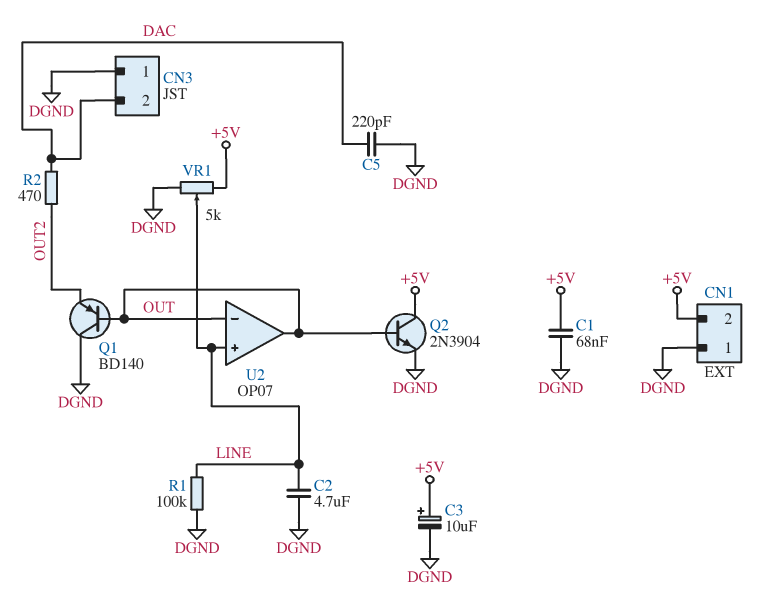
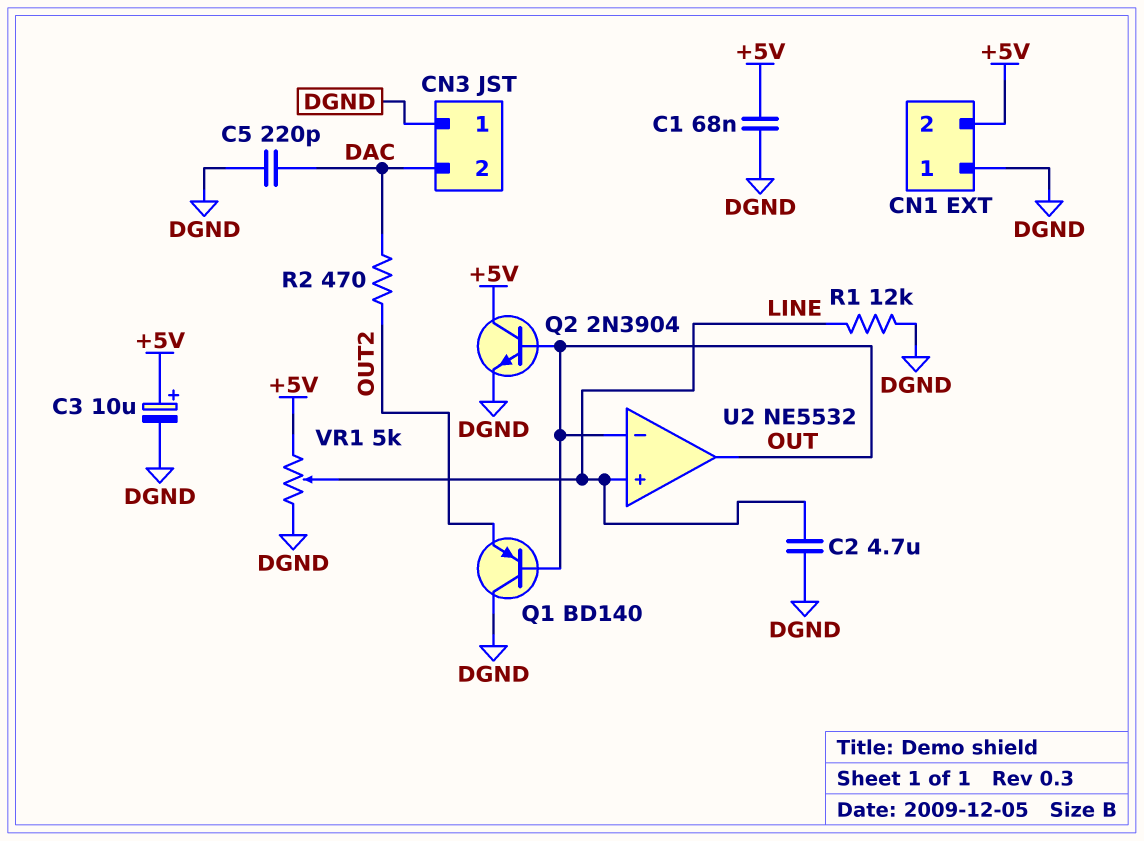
R1: 100k (DGND, LINE) -> 12k (DGND, LINE)
U2: OP07 -> NE5532

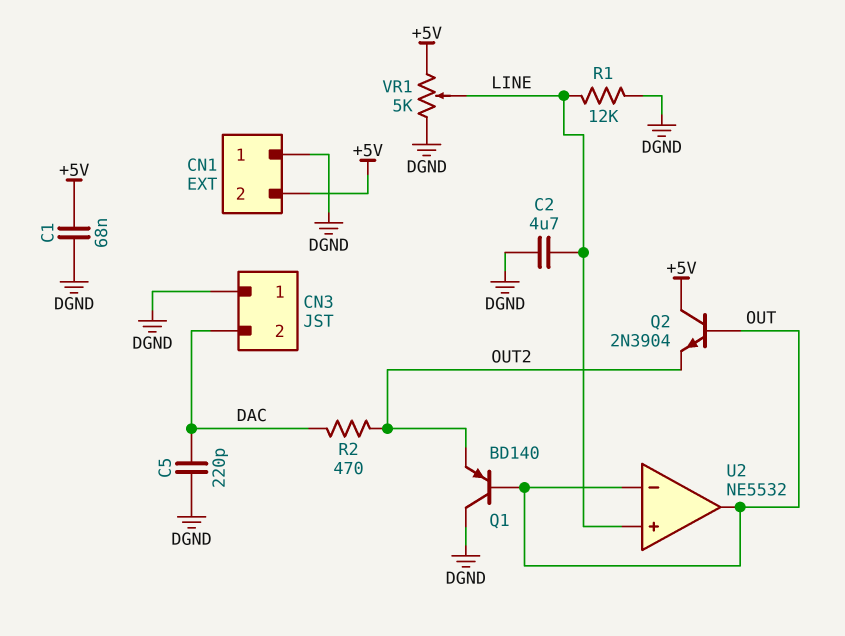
C3: 10uF (plus +5V, minus DGND) -> none
Q2: NPN 2N3904 (B OUT, C +5V, E DGND) -> NPN 2N3904 (B OUT, C +5V, E OUT2)

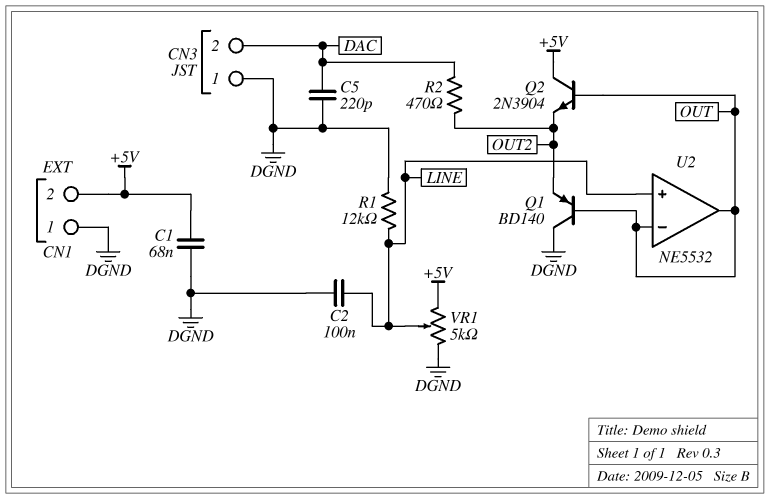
C2: 4.7uF (DGND, LINE) -> 100nF (DGND, LINE)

####################

* **Task to complete**:
Write out exactly, and only, the lines running from the line with "Q2: NPN 2N3904" to the last line above, both included, with all pictures omitted.

* **Output**:
Q2: NPN 2N3904 (B OUT, C +5V, E DGND) -> NPN 2N3904 (B OUT, C +5V, E OUT2)

C2: 4.7uF (DGND, LINE) -> 100nF (DGND, LINE)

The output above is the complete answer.